━━━━━ Data extracts ━━━━━
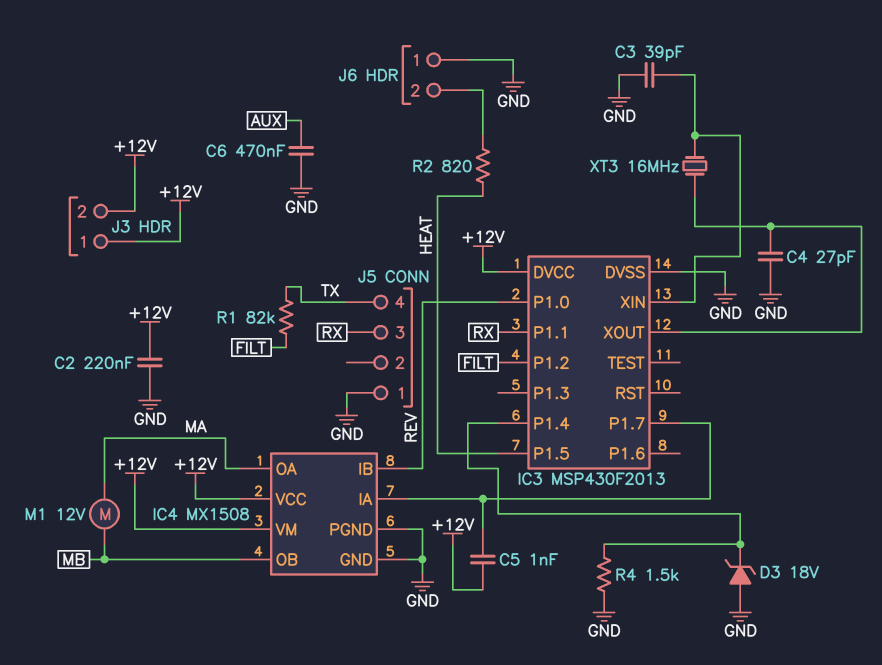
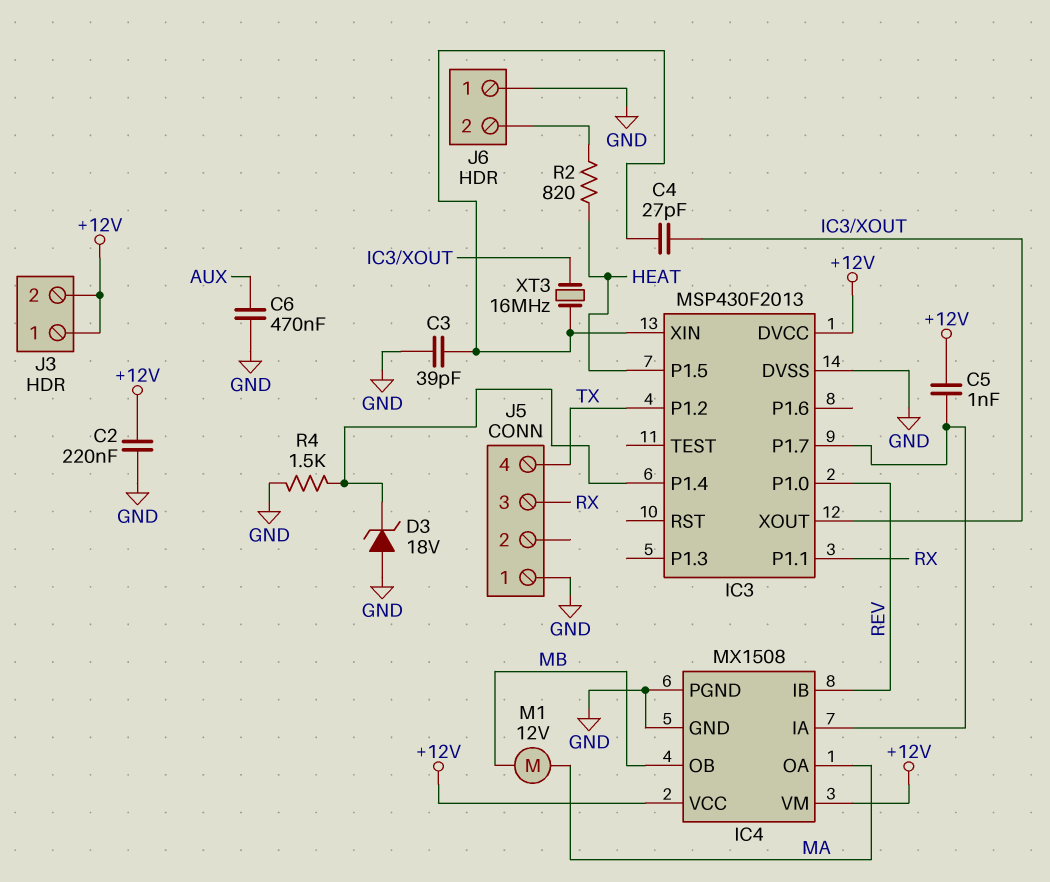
C4: 27pF (GND, IC3/XOUT) -> 27pF (IC3/XIN, IC3/XOUT)
IC3 pin P1.2: FILT -> TX
R1: 82k (FILT, TX) -> none

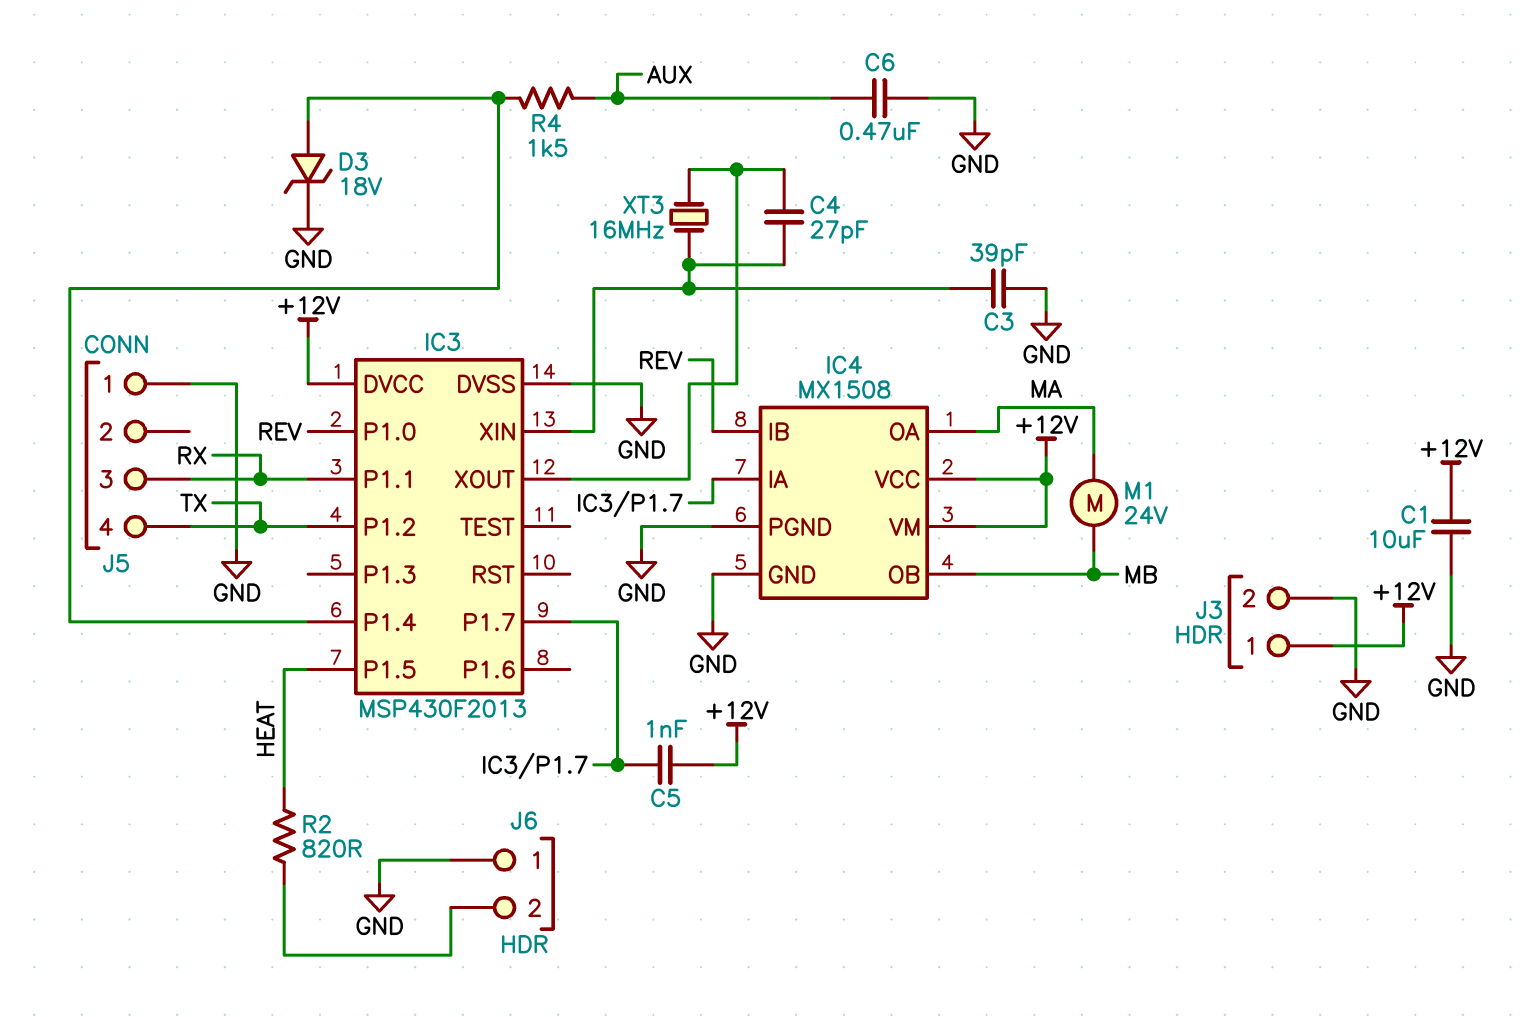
C1: none -> 10uF (+12V, GND)
C2: 220nF (+12V, GND) -> none
D3: zener 18V (A GND, K IC3/P1.4) -> zener 18V (A IC3/P1.4, K GND)
J3 pin 2: +12V -> GND
M1: motor 12V (MA, MB) -> motor 24V (MA, MB)
R4: 1.5k (GND, IC3/P1.4) -> 1.5k (AUX, IC3/P1.4)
━━━━━
**What you are asked to do:** Leave out every picture and write out exactly the lines running from the line containing "IC3 pin P1.2: FILT -> TX" to the end of the listing above.

**Final answer:**
IC3 pin P1.2: FILT -> TX
R1: 82k (FILT, TX) -> none

C1: none -> 10uF (+12V, GND)
C2: 220nF (+12V, GND) -> none
D3: zener 18V (A GND, K IC3/P1.4) -> zener 18V (A IC3/P1.4, K GND)
J3 pin 2: +12V -> GND
M1: motor 12V (MA, MB) -> motor 24V (MA, MB)
R4: 1.5k (GND, IC3/P1.4) -> 1.5k (AUX, IC3/P1.4)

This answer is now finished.